WHAT IS EXPECTED.
In your answer, every line of the records should be written out exactly.

EXTRACTED DATA.
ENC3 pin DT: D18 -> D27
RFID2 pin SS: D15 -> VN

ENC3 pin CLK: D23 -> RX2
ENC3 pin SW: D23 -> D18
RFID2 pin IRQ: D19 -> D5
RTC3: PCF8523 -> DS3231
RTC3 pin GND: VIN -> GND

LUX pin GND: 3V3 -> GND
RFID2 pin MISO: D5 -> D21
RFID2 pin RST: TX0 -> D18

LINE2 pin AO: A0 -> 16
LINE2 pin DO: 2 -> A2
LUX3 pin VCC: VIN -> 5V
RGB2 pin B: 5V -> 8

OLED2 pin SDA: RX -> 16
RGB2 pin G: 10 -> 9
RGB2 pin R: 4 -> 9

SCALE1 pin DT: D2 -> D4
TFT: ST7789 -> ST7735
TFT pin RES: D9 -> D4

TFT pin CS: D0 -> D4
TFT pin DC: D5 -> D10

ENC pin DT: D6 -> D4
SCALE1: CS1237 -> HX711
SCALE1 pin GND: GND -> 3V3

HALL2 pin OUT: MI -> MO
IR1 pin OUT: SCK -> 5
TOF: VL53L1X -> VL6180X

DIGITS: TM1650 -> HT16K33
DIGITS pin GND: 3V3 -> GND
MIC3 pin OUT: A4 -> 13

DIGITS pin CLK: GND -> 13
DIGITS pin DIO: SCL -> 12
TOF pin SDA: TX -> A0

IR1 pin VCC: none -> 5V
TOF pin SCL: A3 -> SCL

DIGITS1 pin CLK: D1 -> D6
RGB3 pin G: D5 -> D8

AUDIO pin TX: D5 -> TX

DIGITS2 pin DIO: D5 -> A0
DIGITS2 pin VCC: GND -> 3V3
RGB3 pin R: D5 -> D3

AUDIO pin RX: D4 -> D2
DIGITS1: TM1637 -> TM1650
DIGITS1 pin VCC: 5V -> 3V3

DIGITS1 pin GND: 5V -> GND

PROBLEM SOLUTION.
ENC3 pin DT: D18 -> D27
RFID2 pin SS: D15 -> VN

ENC3 pin CLK: D23 -> RX2
ENC3 pin SW: D23 -> D18
RFID2 pin IRQ: D19 -> D5
RTC3: PCF8523 -> DS3231
RTC3 pin GND: VIN -> GND

LUX pin GND: 3V3 -> GND
RFID2 pin MISO: D5 -> D21
RFID2 pin RST: TX0 -> D18

LINE2 pin AO: A0 -> 16
LINE2 pin DO: 2 -> A2
LUX3 pin VCC: VIN -> 5V
RGB2 pin B: 5V -> 8

OLED2 pin SDA: RX -> 16
RGB2 pin G: 10 -> 9
RGB2 pin R: 4 -> 9

SCALE1 pin DT: D2 -> D4
TFT: ST7789 -> ST7735
TFT pin RES: D9 -> D4

TFT pin CS: D0 -> D4
TFT pin DC: D5 -> D10

ENC pin DT: D6 -> D4
SCALE1: CS1237 -> HX711
SCALE1 pin GND: GND -> 3V3

HALL2 pin OUT: MI -> MO
IR1 pin OUT: SCK -> 5
TOF: VL53L1X -> VL6180X

DIGITS: TM1650 -> HT16K33
DIGITS pin GND: 3V3 -> GND
MIC3 pin OUT: A4 -> 13

DIGITS pin CLK: GND -> 13
DIGITS pin DIO: SCL -> 12
TOF pin SDA: TX -> A0

IR1 pin VCC: none -> 5V
TOF pin SCL: A3 -> SCL

DIGITS1 pin CLK: D1 -> D6
RGB3 pin G: D5 -> D8

AUDIO pin TX: D5 -> TX

DIGITS2 pin DIO: D5 -> A0
DIGITS2 pin VCC: GND -> 3V3
RGB3 pin R: D5 -> D3

AUDIO pin RX: D4 -> D2
DIGITS1: TM1637 -> TM1650
DIGITS1 pin VCC: 5V -> 3V3

DIGITS1 pin GND: 5V -> GND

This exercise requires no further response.